### Records from a data collection
┏━━
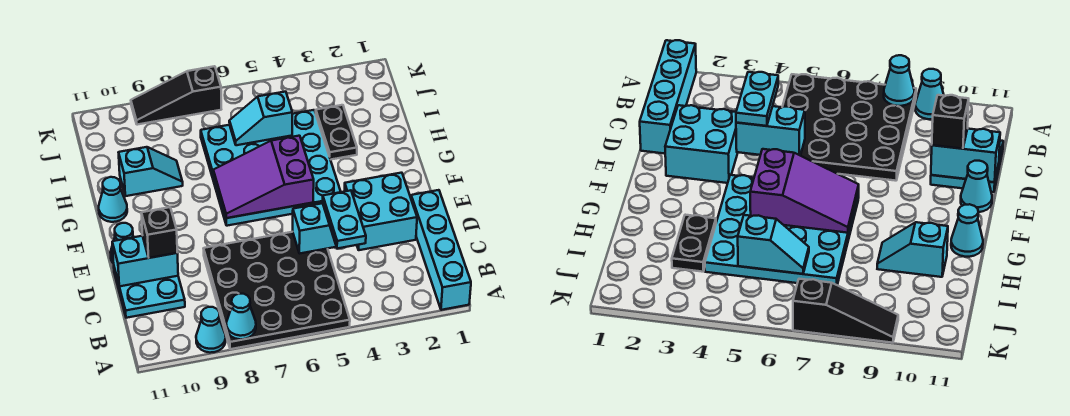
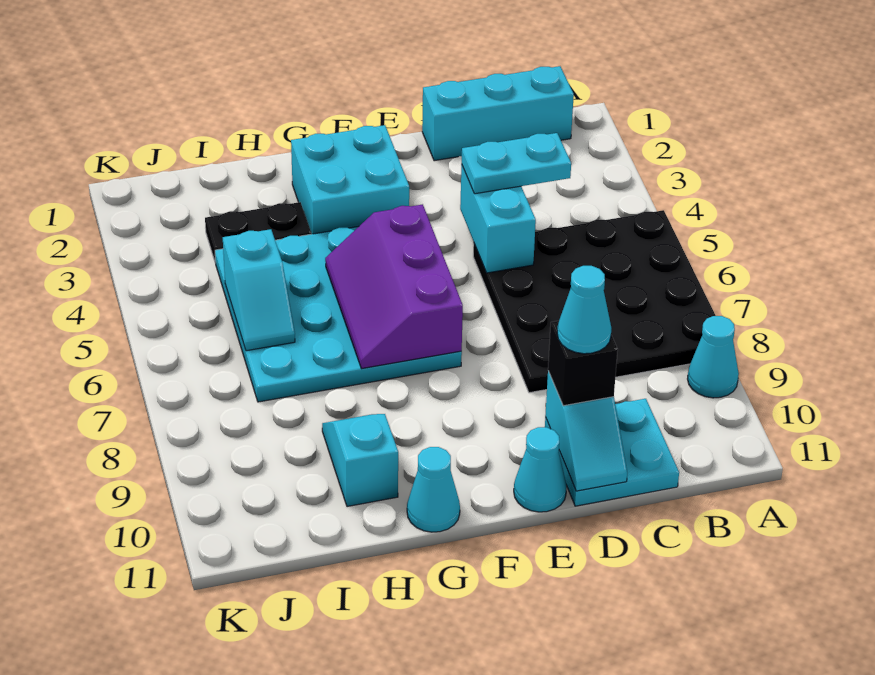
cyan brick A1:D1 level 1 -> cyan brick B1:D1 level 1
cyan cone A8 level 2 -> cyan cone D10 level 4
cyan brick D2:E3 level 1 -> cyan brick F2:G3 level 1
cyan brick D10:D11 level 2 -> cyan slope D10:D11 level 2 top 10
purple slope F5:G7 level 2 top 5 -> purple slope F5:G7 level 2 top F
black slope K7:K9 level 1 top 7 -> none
┗━━
### Task to carry out
Your job is to copy out every line from the records above that has the word "slope".

### Written answer
cyan brick D10:D11 level 2 -> cyan slope D10:D11 level 2 top 10
purple slope F5:G7 level 2 top 5 -> purple slope F5:G7 level 2 top F
black slope K7:K9 level 1 top 7 -> none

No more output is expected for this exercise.